■ Task statement:
Copy out, unchanged, every line from the start of the records to the line that contains "blue duck: 2 -> 1", and stop there.

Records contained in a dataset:
■ ■ ■ ■ ■

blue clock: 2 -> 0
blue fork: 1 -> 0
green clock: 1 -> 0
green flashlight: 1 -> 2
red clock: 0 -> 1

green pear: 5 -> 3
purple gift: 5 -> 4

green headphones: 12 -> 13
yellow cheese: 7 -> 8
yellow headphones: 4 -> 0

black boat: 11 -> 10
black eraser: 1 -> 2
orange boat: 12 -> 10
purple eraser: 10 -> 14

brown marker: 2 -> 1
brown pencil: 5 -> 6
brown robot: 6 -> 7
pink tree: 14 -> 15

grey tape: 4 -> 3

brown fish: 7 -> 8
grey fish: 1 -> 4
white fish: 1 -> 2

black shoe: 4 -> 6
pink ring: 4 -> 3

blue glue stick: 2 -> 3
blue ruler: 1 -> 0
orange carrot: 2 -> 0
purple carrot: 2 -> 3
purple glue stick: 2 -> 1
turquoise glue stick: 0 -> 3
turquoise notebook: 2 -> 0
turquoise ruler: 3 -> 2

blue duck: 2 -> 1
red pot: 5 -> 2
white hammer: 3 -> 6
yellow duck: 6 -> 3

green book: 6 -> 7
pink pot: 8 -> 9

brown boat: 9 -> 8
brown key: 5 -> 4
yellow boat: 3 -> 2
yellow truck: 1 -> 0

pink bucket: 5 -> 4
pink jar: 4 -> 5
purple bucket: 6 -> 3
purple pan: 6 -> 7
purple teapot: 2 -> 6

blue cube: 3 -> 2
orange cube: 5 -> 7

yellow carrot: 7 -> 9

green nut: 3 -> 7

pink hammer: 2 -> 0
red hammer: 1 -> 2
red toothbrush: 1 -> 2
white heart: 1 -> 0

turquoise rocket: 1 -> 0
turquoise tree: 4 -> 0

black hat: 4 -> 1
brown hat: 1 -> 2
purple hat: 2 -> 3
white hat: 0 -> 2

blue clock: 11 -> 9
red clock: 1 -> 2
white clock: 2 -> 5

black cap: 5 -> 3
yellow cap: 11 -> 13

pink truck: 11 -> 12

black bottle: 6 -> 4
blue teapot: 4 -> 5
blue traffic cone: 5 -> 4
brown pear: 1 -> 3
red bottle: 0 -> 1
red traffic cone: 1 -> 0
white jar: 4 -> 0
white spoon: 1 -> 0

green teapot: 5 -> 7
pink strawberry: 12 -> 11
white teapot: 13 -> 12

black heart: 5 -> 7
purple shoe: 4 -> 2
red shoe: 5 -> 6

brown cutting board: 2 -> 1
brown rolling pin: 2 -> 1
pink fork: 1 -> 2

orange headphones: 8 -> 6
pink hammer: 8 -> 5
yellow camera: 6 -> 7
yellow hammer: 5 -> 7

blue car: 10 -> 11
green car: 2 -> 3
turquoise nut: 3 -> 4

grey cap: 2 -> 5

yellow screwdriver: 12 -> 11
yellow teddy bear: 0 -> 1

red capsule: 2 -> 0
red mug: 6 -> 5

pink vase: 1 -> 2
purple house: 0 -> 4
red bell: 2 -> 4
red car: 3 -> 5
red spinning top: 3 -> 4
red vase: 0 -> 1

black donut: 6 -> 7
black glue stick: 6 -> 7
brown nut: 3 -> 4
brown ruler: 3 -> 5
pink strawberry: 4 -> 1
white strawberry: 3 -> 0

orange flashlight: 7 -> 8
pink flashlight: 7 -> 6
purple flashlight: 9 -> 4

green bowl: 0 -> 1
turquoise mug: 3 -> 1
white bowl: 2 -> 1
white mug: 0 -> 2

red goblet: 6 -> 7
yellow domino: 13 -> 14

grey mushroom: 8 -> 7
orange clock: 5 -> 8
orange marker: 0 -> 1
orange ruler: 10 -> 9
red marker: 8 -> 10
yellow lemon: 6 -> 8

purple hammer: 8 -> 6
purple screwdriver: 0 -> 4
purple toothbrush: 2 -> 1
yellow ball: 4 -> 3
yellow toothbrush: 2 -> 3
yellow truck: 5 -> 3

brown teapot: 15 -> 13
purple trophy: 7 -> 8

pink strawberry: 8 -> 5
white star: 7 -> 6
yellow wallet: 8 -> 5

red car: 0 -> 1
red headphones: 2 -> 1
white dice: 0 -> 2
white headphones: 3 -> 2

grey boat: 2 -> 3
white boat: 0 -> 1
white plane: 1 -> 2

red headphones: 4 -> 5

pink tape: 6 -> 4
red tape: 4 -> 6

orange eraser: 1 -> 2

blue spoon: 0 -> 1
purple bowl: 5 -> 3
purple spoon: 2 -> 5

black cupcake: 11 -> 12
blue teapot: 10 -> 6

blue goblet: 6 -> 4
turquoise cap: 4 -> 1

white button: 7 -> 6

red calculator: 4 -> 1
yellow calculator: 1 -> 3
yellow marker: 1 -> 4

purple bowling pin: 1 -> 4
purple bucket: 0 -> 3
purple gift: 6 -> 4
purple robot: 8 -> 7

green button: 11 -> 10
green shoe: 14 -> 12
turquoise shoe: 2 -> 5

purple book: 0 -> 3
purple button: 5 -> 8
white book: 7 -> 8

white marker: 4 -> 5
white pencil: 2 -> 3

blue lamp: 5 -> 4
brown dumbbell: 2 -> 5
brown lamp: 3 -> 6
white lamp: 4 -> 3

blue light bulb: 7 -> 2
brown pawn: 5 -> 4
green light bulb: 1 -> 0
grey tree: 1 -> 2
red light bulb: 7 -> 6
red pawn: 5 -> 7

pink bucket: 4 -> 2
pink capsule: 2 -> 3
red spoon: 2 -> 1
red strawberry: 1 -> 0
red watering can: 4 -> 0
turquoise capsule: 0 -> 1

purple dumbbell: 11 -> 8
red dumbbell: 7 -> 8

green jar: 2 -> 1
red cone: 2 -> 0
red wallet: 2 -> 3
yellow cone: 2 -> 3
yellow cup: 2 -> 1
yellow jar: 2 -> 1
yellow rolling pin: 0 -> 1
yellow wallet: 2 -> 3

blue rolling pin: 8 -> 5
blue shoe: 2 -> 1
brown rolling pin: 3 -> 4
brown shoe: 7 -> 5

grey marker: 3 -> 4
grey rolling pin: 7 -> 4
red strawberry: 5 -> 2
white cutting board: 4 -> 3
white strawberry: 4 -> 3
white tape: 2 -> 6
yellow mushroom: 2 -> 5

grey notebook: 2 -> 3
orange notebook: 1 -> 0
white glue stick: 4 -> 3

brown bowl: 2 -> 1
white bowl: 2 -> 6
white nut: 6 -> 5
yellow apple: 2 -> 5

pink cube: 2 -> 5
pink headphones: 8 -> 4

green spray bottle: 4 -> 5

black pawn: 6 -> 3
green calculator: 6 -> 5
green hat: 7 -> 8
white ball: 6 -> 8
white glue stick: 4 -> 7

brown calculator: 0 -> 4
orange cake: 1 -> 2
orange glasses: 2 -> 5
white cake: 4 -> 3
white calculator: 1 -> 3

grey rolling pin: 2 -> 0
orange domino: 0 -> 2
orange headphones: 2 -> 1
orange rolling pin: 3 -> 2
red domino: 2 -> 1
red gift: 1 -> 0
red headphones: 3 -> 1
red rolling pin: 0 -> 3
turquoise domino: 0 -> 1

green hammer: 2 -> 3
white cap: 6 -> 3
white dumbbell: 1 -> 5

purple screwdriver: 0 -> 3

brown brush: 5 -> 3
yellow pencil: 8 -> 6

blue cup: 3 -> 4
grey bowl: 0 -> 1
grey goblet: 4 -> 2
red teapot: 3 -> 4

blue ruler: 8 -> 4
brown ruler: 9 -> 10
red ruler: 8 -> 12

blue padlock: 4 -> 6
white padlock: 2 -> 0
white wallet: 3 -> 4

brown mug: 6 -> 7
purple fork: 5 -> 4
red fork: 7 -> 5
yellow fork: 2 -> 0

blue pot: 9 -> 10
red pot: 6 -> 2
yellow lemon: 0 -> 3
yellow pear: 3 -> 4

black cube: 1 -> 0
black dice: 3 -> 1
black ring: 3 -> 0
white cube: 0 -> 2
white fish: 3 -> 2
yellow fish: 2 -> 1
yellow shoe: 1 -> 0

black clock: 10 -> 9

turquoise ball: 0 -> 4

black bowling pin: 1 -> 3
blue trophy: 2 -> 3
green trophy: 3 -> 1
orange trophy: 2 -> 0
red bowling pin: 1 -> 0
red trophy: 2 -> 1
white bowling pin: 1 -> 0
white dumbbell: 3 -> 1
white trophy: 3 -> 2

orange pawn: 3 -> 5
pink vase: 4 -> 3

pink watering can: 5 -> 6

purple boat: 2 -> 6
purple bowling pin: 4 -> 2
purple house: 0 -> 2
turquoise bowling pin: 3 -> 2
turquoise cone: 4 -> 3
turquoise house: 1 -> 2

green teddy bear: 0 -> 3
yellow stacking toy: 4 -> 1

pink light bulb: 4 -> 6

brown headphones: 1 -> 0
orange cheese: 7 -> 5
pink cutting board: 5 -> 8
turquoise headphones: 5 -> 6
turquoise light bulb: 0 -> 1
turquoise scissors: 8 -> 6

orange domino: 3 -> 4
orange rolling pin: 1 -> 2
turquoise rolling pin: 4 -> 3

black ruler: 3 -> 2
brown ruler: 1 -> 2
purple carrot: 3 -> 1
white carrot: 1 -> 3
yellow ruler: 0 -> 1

■ ■ ■ ■ ■

■ Finished task:
blue clock: 2 -> 0
blue fork: 1 -> 0
green clock: 1 -> 0
green flashlight: 1 -> 2
red clock: 0 -> 1

green pear: 5 -> 3
purple gift: 5 -> 4

green headphones: 12 -> 13
yellow cheese: 7 -> 8
yellow headphones: 4 -> 0

black boat: 11 -> 10
black eraser: 1 -> 2
orange boat: 12 -> 10
purple eraser: 10 -> 14

brown marker: 2 -> 1
brown pencil: 5 -> 6
brown robot: 6 -> 7
pink tree: 14 -> 15

grey tape: 4 -> 3

brown fish: 7 -> 8
grey fish: 1 -> 4
white fish: 1 -> 2

black shoe: 4 -> 6
pink ring: 4 -> 3

blue glue stick: 2 -> 3
blue ruler: 1 -> 0
orange carrot: 2 -> 0
purple carrot: 2 -> 3
purple glue stick: 2 -> 1
turquoise glue stick: 0 -> 3
turquoise notebook: 2 -> 0
turquoise ruler: 3 -> 2

blue duck: 2 -> 1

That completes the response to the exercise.